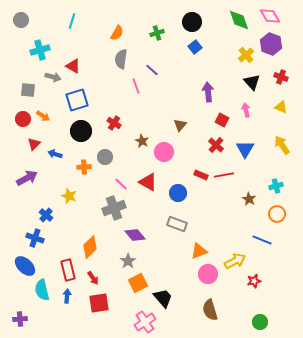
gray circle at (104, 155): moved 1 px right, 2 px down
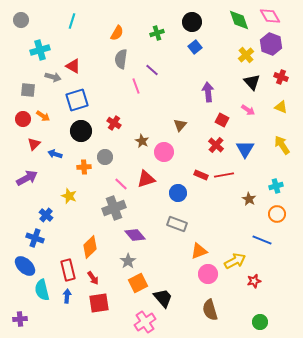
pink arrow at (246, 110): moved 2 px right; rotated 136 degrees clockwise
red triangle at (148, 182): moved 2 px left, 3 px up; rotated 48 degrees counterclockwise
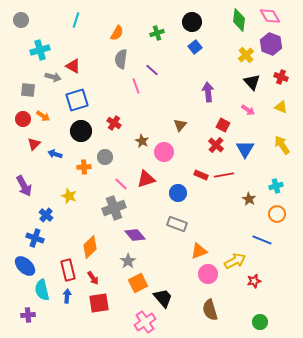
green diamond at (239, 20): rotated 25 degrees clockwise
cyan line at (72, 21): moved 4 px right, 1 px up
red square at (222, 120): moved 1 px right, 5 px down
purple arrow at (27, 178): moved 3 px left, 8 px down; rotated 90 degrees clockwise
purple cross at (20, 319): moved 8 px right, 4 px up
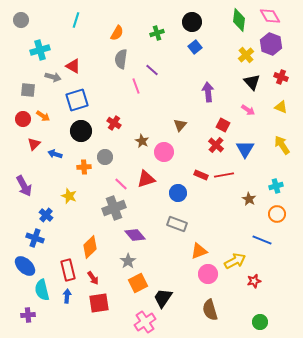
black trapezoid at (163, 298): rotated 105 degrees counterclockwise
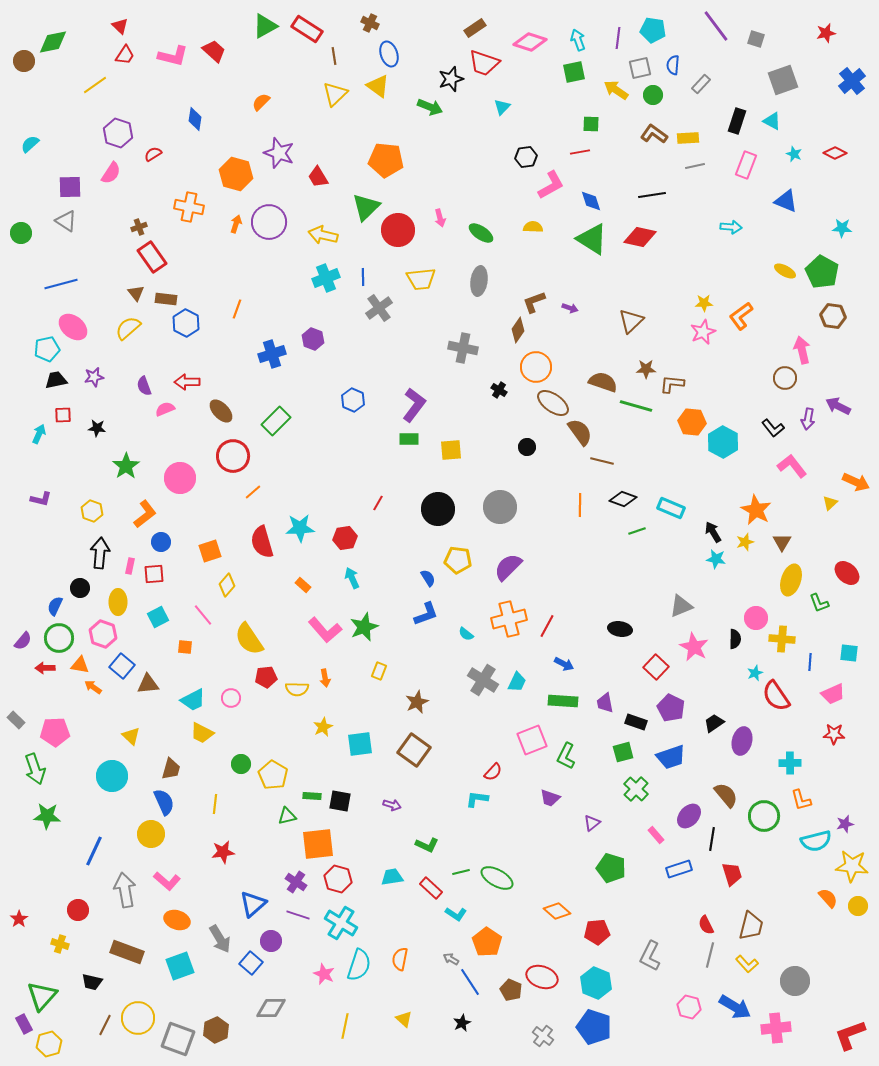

◆ ◆ ◆ ◆ ◆ ◆ ◆

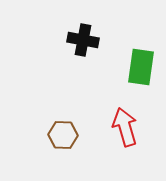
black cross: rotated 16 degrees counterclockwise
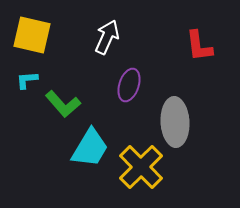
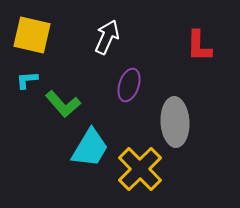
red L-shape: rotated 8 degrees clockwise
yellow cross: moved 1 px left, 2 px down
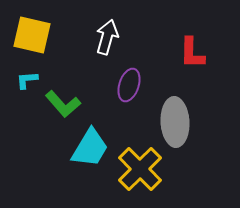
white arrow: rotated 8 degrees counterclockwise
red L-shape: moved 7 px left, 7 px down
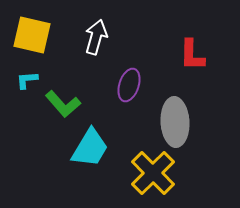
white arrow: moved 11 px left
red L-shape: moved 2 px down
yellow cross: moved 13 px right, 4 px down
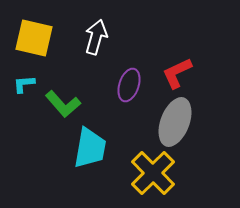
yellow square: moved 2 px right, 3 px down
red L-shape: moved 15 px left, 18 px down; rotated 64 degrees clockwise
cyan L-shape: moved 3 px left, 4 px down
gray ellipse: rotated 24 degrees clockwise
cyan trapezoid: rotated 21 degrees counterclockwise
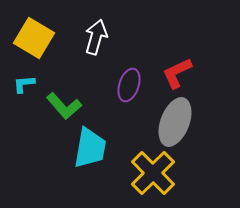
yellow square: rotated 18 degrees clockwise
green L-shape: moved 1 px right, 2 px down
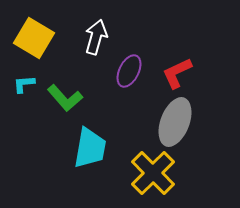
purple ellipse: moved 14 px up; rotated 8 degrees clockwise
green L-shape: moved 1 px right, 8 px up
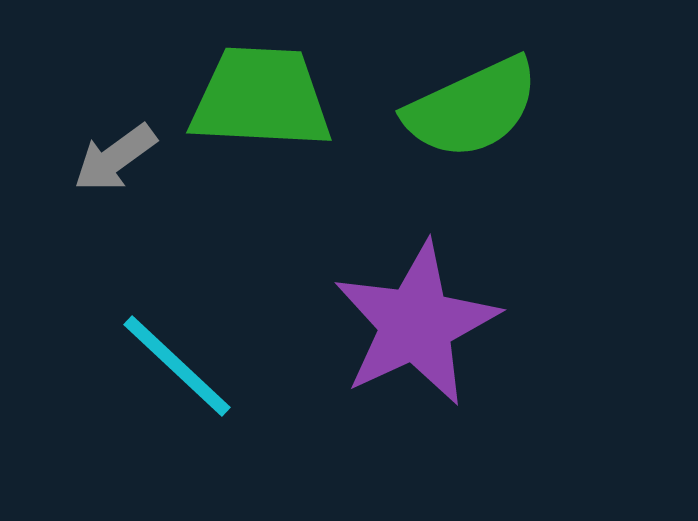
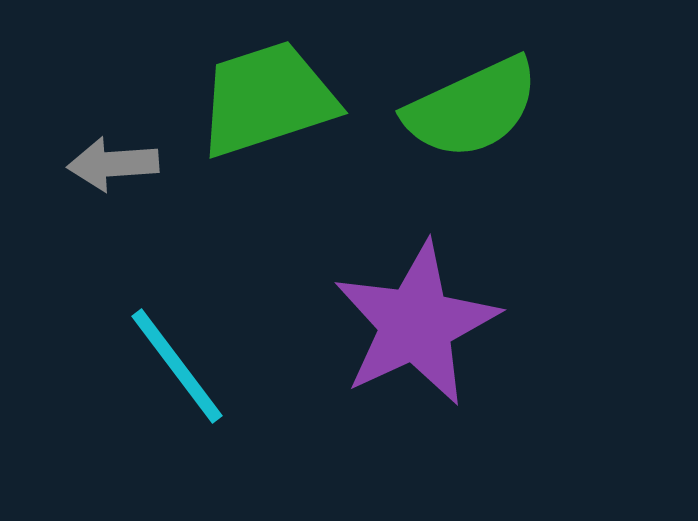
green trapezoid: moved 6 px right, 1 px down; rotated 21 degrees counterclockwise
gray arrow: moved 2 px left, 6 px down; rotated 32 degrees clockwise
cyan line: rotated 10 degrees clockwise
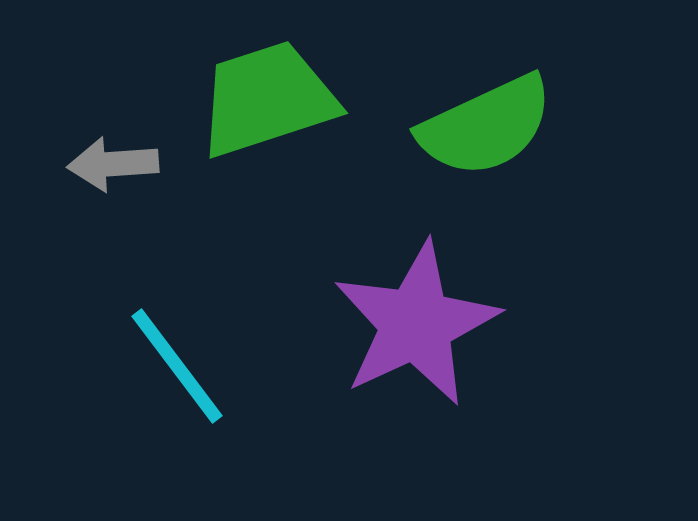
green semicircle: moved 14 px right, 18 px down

◆ ◆ ◆ ◆ ◆ ◆ ◆

(Your goal) Can you write out, word for word, the part of the material that opens with the line containing "white arrow: rotated" and closes with the line containing "green semicircle: moved", including both of those lines but leaving out the pictures?

(Exercise solution)
white arrow: rotated 8 degrees counterclockwise
red L-shape: moved 7 px left, 7 px down
white arrow: moved 11 px left
red L-shape: moved 2 px down
yellow cross: moved 13 px right, 4 px down
yellow square: moved 2 px right, 3 px down
red L-shape: moved 15 px left, 18 px down; rotated 64 degrees clockwise
cyan L-shape: moved 3 px left, 4 px down
gray ellipse: rotated 24 degrees clockwise
cyan trapezoid: rotated 21 degrees counterclockwise
yellow square: rotated 18 degrees clockwise
green L-shape: moved 1 px right, 2 px down
purple ellipse: moved 14 px up; rotated 8 degrees clockwise
green L-shape: moved 1 px right, 8 px up
green trapezoid: moved 6 px right, 1 px down; rotated 21 degrees counterclockwise
gray arrow: moved 2 px left, 6 px down; rotated 32 degrees clockwise
cyan line: rotated 10 degrees clockwise
green semicircle: moved 14 px right, 18 px down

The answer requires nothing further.